BEGIN Available data

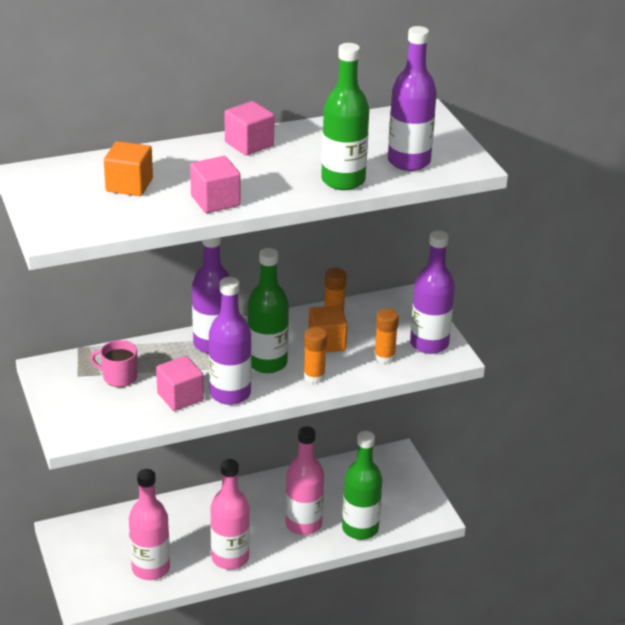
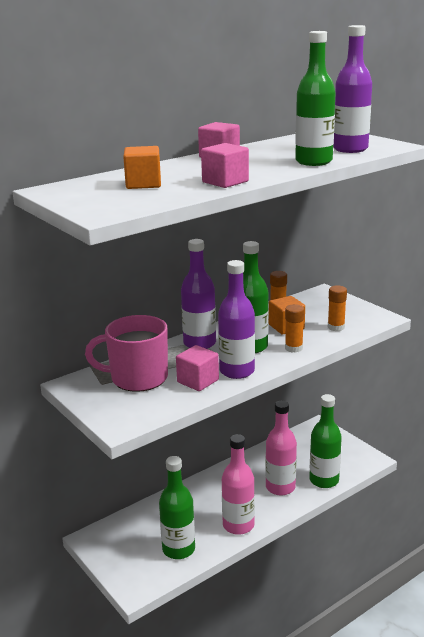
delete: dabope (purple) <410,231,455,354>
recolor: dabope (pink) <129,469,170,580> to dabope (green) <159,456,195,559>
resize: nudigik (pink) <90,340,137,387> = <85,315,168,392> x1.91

END Available data

--- Work order ---
Using the material, show each line where the string "pink" can be found.

--- Solution below ---
recolor: dabope (pink) <129,469,170,580> to dabope (green) <159,456,195,559>
resize: nudigik (pink) <90,340,137,387> = <85,315,168,392> x1.91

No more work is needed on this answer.